* [PROBLEM TO WORK ON]: Could you filter the records below and return each line that holds "degrees"?

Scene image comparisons

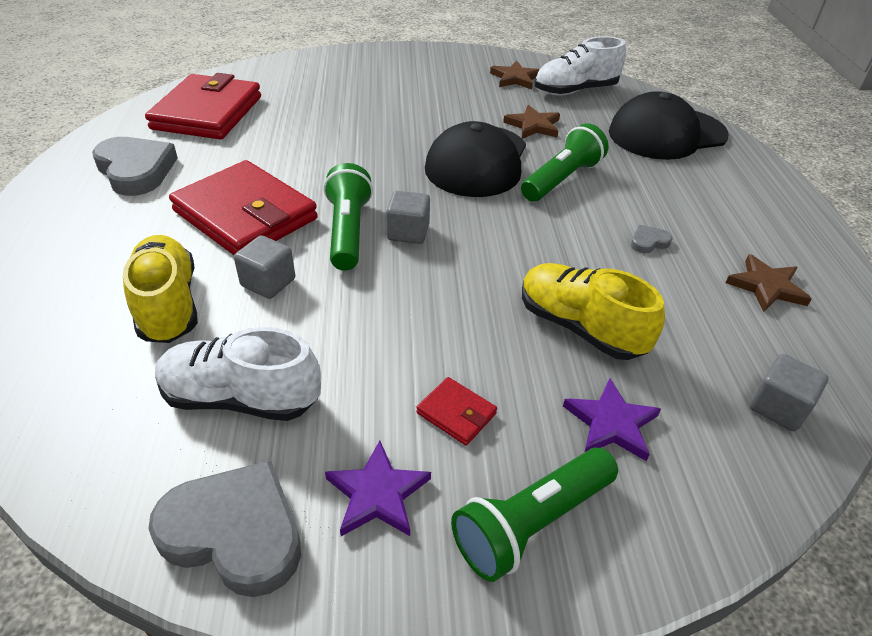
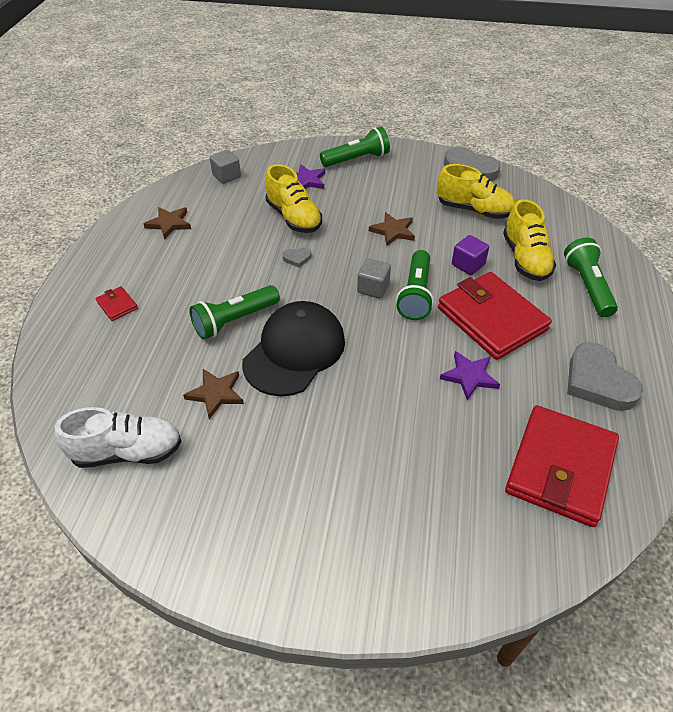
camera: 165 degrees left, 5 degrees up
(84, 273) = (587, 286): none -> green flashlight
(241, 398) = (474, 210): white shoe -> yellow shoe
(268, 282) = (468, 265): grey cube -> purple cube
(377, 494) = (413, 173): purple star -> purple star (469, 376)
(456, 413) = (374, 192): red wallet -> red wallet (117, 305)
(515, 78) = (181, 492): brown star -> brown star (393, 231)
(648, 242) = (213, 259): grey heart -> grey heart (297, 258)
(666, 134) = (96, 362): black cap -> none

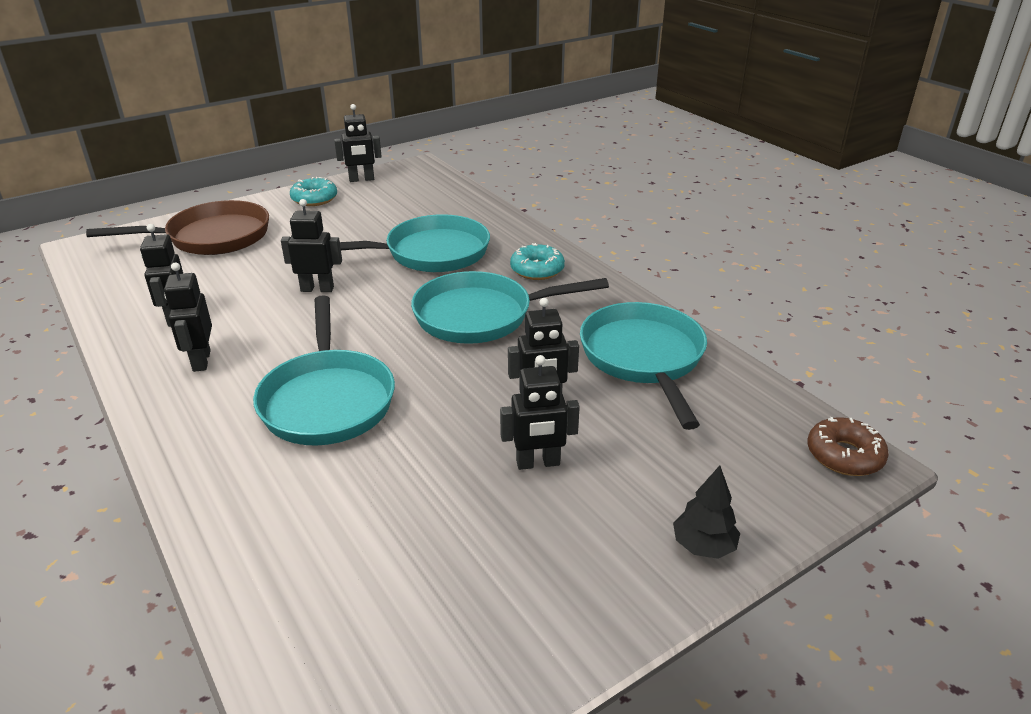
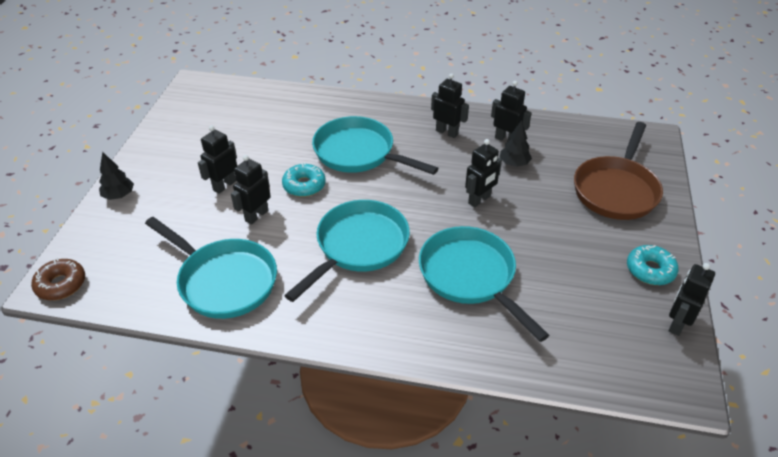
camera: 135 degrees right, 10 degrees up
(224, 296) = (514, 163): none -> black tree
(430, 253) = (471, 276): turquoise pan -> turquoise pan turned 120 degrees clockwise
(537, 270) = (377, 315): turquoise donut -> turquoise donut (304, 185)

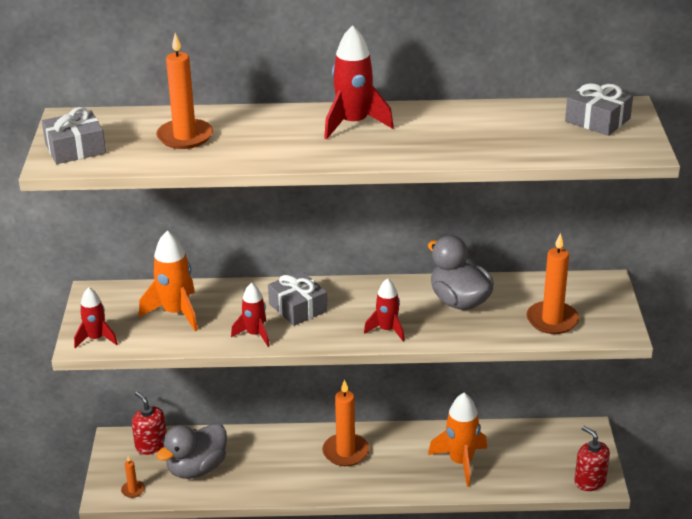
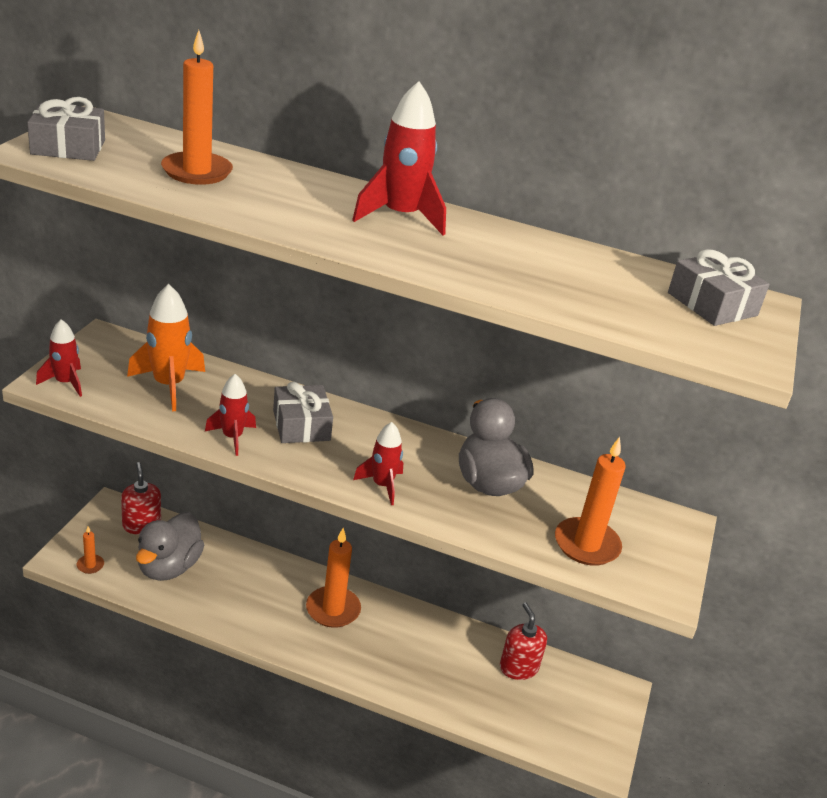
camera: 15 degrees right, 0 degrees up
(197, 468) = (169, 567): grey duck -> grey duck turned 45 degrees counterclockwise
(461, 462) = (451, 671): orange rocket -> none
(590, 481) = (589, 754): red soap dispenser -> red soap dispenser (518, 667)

* [WORKED SOLUTION]:
camera: 165 degrees left, 5 degrees up
camera: 135 degrees right, 10 degrees up
(430, 253) = (471, 276): turquoise pan -> turquoise pan turned 120 degrees clockwise
camera: 15 degrees right, 0 degrees up
(197, 468) = (169, 567): grey duck -> grey duck turned 45 degrees counterclockwise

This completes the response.